=== Section Start ===

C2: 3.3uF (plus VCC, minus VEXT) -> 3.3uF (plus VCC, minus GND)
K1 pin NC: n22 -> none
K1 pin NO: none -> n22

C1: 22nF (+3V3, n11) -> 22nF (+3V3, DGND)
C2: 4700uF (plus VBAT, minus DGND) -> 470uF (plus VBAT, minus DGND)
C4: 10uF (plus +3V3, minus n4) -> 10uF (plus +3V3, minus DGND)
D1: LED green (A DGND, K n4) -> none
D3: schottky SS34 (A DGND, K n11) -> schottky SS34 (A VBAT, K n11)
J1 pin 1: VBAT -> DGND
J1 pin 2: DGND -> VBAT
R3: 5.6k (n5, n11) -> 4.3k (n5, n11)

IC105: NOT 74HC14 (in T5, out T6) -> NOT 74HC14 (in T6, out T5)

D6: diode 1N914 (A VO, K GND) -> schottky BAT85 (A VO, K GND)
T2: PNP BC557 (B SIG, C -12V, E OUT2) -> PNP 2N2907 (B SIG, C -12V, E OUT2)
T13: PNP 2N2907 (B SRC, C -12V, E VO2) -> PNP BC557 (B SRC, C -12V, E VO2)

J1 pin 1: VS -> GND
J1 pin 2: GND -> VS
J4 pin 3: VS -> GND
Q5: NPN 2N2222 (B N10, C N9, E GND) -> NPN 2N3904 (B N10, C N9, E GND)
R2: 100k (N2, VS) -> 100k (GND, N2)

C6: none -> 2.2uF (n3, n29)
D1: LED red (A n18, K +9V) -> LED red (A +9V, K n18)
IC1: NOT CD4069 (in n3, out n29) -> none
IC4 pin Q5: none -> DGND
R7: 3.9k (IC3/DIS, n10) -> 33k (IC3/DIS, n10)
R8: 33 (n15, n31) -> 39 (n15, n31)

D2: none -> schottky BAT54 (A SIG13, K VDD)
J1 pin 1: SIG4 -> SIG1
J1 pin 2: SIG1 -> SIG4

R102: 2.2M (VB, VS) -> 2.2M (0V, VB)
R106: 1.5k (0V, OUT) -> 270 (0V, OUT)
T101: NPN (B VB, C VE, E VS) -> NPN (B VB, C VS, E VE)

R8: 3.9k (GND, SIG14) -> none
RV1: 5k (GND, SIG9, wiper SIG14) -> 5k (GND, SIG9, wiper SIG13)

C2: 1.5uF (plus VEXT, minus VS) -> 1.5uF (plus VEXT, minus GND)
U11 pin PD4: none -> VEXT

=== Section End ===

● Exercise details: Would you mind giving all the records again exactly?

● Task answer:
C2: 3.3uF (plus VCC, minus VEXT) -> 3.3uF (plus VCC, minus GND)
K1 pin NC: n22 -> none
K1 pin NO: none -> n22

C1: 22nF (+3V3, n11) -> 22nF (+3V3, DGND)
C2: 4700uF (plus VBAT, minus DGND) -> 470uF (plus VBAT, minus DGND)
C4: 10uF (plus +3V3, minus n4) -> 10uF (plus +3V3, minus DGND)
D1: LED green (A DGND, K n4) -> none
D3: schottky SS34 (A DGND, K n11) -> schottky SS34 (A VBAT, K n11)
J1 pin 1: VBAT -> DGND
J1 pin 2: DGND -> VBAT
R3: 5.6k (n5, n11) -> 4.3k (n5, n11)

IC105: NOT 74HC14 (in T5, out T6) -> NOT 74HC14 (in T6, out T5)

D6: diode 1N914 (A VO, K GND) -> schottky BAT85 (A VO, K GND)
T2: PNP BC557 (B SIG, C -12V, E OUT2) -> PNP 2N2907 (B SIG, C -12V, E OUT2)
T13: PNP 2N2907 (B SRC, C -12V, E VO2) -> PNP BC557 (B SRC, C -12V, E VO2)

J1 pin 1: VS -> GND
J1 pin 2: GND -> VS
J4 pin 3: VS -> GND
Q5: NPN 2N2222 (B N10, C N9, E GND) -> NPN 2N3904 (B N10, C N9, E GND)
R2: 100k (N2, VS) -> 100k (GND, N2)

C6: none -> 2.2uF (n3, n29)
D1: LED red (A n18, K +9V) -> LED red (A +9V, K n18)
IC1: NOT CD4069 (in n3, out n29) -> none
IC4 pin Q5: none -> DGND
R7: 3.9k (IC3/DIS, n10) -> 33k (IC3/DIS, n10)
R8: 33 (n15, n31) -> 39 (n15, n31)

D2: none -> schottky BAT54 (A SIG13, K VDD)
J1 pin 1: SIG4 -> SIG1
J1 pin 2: SIG1 -> SIG4

R102: 2.2M (VB, VS) -> 2.2M (0V, VB)
R106: 1.5k (0V, OUT) -> 270 (0V, OUT)
T101: NPN (B VB, C VE, E VS) -> NPN (B VB, C VS, E VE)

R8: 3.9k (GND, SIG14) -> none
RV1: 5k (GND, SIG9, wiper SIG14) -> 5k (GND, SIG9, wiper SIG13)

C2: 1.5uF (plus VEXT, minus VS) -> 1.5uF (plus VEXT, minus GND)
U11 pin PD4: none -> VEXT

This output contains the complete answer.